(Change detection data)
──────
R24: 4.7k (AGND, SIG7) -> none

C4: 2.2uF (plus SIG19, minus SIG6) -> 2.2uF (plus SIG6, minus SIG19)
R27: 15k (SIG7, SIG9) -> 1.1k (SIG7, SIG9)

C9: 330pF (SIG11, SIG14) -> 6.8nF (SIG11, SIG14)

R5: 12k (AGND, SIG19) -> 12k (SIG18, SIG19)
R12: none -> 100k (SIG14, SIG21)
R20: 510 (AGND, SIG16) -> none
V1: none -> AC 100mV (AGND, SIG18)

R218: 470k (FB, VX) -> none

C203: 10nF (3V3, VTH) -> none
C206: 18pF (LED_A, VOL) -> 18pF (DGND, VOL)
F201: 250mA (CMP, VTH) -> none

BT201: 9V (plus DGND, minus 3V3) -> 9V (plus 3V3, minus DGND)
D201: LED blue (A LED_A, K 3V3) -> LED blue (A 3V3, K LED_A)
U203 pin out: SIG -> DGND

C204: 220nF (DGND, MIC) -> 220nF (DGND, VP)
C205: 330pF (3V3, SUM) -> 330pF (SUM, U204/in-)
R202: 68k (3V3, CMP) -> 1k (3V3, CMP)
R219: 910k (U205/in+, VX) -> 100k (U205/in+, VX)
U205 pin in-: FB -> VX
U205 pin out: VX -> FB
──────
**PROBLEM:**
The full set of records must be transcribed character for character.

**OUTPUT FOR THIS EXERCISE:**
R24: 4.7k (AGND, SIG7) -> none

C4: 2.2uF (plus SIG19, minus SIG6) -> 2.2uF (plus SIG6, minus SIG19)
R27: 15k (SIG7, SIG9) -> 1.1k (SIG7, SIG9)

C9: 330pF (SIG11, SIG14) -> 6.8nF (SIG11, SIG14)

R5: 12k (AGND, SIG19) -> 12k (SIG18, SIG19)
R12: none -> 100k (SIG14, SIG21)
R20: 510 (AGND, SIG16) -> none
V1: none -> AC 100mV (AGND, SIG18)

R218: 470k (FB, VX) -> none

C203: 10nF (3V3, VTH) -> none
C206: 18pF (LED_A, VOL) -> 18pF (DGND, VOL)
F201: 250mA (CMP, VTH) -> none

BT201: 9V (plus DGND, minus 3V3) -> 9V (plus 3V3, minus DGND)
D201: LED blue (A LED_A, K 3V3) -> LED blue (A 3V3, K LED_A)
U203 pin out: SIG -> DGND

C204: 220nF (DGND, MIC) -> 220nF (DGND, VP)
C205: 330pF (3V3, SUM) -> 330pF (SUM, U204/in-)
R202: 68k (3V3, CMP) -> 1k (3V3, CMP)
R219: 910k (U205/in+, VX) -> 100k (U205/in+, VX)
U205 pin in-: FB -> VX
U205 pin out: VX -> FB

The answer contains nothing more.